What you will do =
Below are the records. Restate word for word every line from the one that contains "S2: button (N1, VCC) -> switch (N1, VCC)" through the final line, both included.

*** Opening of Source material ***

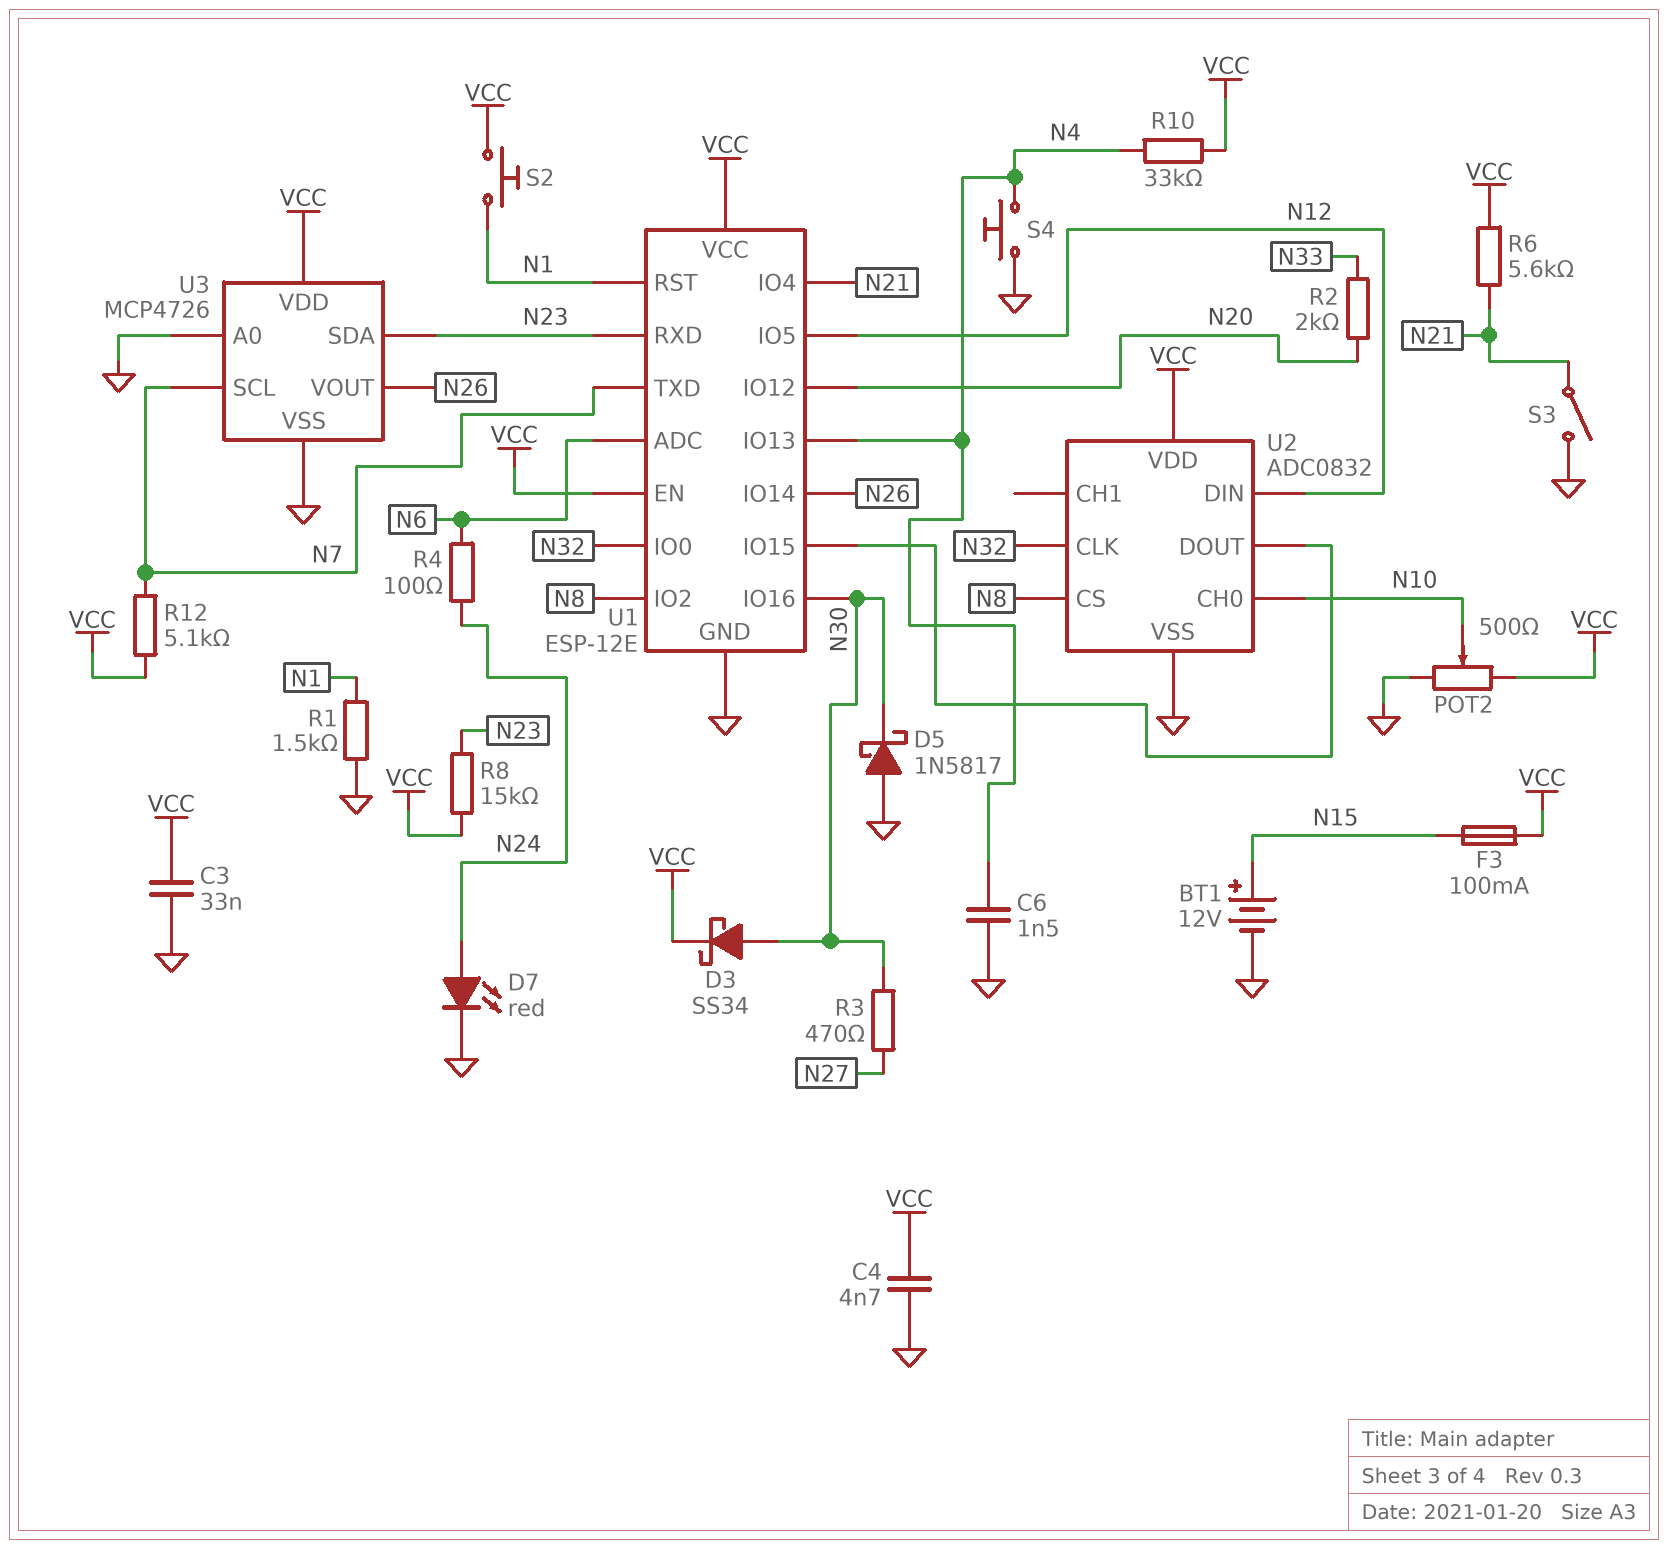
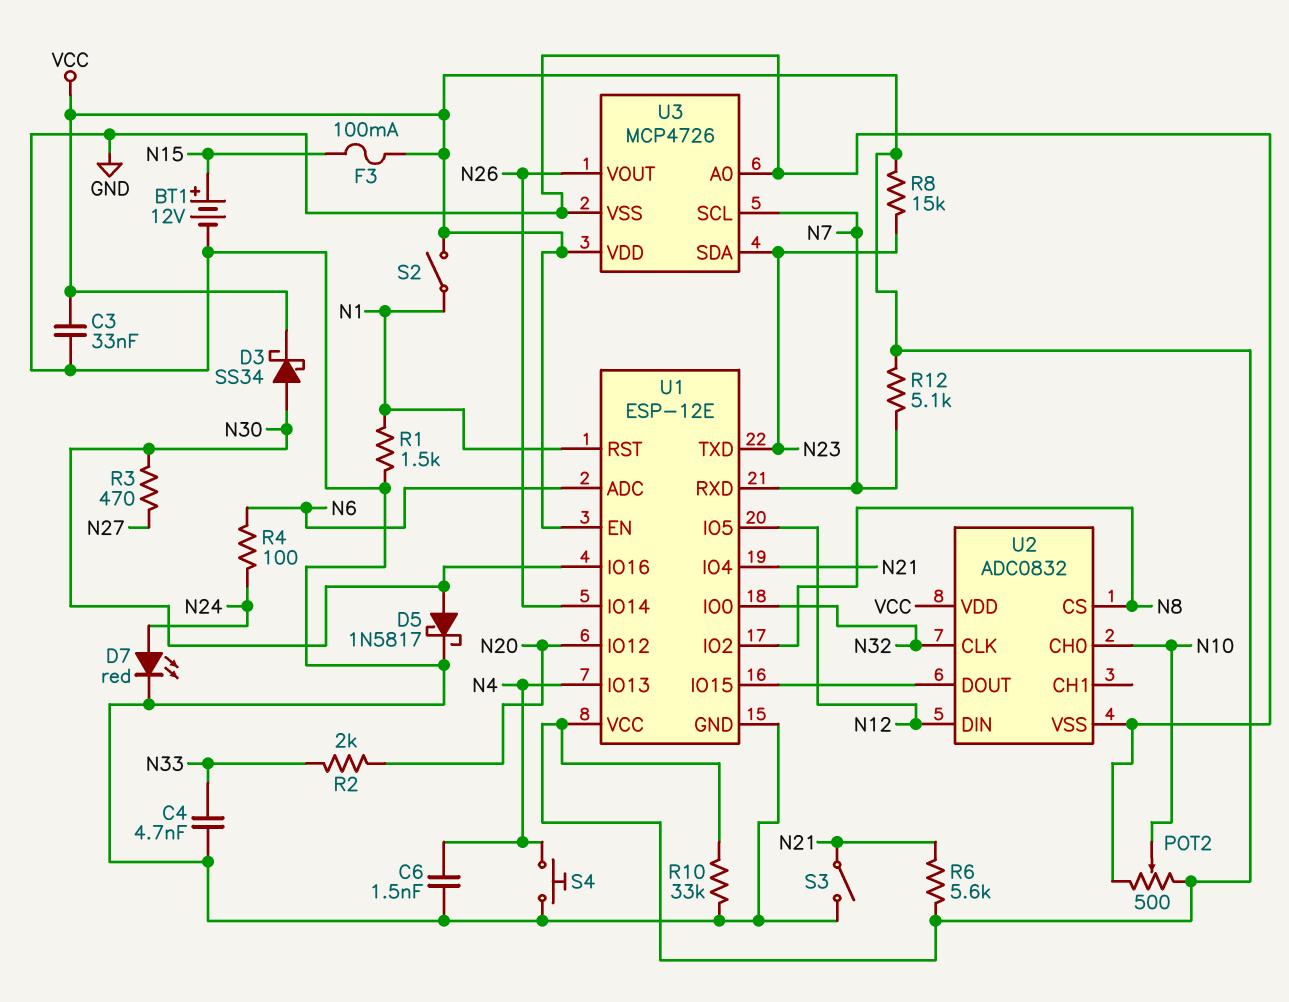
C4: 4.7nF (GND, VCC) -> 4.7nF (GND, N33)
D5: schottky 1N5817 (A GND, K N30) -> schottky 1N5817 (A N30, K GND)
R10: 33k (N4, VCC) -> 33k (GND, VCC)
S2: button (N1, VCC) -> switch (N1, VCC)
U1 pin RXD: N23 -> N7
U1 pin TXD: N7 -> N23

*** Close of Source material ***

Response to the task =
S2: button (N1, VCC) -> switch (N1, VCC)
U1 pin RXD: N23 -> N7
U1 pin TXD: N7 -> N23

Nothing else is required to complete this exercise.